The problem:
Present an exact copy of each line below.

Data to examine:

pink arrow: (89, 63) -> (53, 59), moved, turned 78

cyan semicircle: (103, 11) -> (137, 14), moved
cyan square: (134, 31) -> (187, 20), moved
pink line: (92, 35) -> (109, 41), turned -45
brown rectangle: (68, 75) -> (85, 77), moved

Problem solution:
pink arrow: (89, 63) -> (53, 59), moved, turned 78

cyan semicircle: (103, 11) -> (137, 14), moved
cyan square: (134, 31) -> (187, 20), moved
pink line: (92, 35) -> (109, 41), turned -45
brown rectangle: (68, 75) -> (85, 77), moved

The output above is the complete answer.